[TASK TO CARRY OUT]
Starting at the first item and ending with the line that contains "yellow trapezoid at (286, 77): rotated 30", turn the items into a numbered list with blank lines left out. Include nothing past that line.

::: RECORD LIST

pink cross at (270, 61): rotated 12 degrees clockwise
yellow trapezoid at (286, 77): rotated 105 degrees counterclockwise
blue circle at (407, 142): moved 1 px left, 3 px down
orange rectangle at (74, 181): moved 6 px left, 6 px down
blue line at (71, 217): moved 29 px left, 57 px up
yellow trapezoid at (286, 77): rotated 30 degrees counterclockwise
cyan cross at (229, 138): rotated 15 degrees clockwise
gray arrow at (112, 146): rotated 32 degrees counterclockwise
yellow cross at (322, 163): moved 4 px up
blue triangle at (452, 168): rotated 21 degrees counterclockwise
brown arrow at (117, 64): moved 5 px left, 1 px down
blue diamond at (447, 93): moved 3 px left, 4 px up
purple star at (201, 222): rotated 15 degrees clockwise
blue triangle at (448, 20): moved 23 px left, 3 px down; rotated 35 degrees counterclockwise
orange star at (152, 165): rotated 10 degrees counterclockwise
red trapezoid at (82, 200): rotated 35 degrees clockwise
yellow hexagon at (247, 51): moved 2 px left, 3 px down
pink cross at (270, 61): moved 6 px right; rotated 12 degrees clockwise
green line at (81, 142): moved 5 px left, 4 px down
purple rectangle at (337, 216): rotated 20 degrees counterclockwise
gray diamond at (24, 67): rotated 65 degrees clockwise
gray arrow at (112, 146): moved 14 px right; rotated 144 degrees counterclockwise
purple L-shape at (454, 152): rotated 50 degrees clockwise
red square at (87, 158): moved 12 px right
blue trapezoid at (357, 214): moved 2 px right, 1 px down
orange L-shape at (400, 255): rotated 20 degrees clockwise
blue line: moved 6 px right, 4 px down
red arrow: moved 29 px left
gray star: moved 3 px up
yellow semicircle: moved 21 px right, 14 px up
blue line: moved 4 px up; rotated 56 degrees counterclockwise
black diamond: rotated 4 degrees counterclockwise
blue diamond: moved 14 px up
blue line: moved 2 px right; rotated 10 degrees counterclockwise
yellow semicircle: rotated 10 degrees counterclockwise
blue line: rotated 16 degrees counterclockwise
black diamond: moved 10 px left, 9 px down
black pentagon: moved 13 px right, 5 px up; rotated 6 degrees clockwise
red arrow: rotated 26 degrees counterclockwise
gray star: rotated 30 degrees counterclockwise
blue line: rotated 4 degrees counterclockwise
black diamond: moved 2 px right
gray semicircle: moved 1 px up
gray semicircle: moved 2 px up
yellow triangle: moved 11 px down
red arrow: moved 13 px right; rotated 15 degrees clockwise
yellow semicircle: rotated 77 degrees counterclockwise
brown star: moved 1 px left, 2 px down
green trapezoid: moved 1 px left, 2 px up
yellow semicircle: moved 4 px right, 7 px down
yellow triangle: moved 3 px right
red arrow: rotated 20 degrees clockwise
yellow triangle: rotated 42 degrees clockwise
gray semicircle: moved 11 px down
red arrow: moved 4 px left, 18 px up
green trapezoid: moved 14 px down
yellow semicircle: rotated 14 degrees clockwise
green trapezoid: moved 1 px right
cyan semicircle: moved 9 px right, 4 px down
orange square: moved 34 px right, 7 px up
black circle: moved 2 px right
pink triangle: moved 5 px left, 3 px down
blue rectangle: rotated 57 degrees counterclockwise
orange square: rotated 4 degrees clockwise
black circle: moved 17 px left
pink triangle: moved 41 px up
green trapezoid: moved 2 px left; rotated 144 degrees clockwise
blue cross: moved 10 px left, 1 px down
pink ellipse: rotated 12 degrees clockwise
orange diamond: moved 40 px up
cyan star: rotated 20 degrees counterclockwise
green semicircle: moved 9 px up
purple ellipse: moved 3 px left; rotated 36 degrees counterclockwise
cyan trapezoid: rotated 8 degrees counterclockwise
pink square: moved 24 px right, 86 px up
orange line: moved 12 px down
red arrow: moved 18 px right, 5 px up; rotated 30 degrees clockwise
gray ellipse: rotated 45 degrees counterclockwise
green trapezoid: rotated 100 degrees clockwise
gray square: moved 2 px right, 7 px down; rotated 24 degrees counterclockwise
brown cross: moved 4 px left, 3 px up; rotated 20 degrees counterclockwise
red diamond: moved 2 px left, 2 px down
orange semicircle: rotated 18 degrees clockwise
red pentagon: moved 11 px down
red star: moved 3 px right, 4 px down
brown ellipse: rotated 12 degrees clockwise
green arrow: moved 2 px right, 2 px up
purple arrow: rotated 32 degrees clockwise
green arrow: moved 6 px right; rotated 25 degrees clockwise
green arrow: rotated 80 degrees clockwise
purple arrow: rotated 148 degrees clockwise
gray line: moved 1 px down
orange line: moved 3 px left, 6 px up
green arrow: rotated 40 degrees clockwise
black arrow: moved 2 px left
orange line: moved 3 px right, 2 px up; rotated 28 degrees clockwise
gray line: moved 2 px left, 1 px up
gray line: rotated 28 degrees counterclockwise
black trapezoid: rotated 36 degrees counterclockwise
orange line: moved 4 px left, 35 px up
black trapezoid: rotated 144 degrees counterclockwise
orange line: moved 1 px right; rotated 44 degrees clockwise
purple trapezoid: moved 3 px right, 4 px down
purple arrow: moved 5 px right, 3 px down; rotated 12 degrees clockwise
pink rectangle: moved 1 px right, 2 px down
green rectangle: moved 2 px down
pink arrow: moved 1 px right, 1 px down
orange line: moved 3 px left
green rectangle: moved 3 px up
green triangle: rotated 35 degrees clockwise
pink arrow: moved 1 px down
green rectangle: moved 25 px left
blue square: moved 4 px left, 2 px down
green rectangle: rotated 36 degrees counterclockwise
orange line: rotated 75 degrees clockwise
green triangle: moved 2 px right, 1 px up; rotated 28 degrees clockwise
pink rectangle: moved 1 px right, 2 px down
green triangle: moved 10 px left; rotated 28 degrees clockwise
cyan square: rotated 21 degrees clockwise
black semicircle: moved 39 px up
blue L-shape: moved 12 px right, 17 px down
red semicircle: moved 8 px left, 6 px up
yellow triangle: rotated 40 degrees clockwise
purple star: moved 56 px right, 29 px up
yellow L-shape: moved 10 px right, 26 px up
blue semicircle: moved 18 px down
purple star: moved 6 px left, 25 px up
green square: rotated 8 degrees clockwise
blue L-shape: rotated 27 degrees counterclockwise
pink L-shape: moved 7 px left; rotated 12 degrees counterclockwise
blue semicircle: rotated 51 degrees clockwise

::::::

[TASK RESPONSE]
1. pink cross at (270, 61): rotated 12 degrees clockwise
2. yellow trapezoid at (286, 77): rotated 105 degrees counterclockwise
3. blue circle at (407, 142): moved 1 px left, 3 px down
4. orange rectangle at (74, 181): moved 6 px left, 6 px down
5. blue line at (71, 217): moved 29 px left, 57 px up
6. yellow trapezoid at (286, 77): rotated 30 degrees counterclockwise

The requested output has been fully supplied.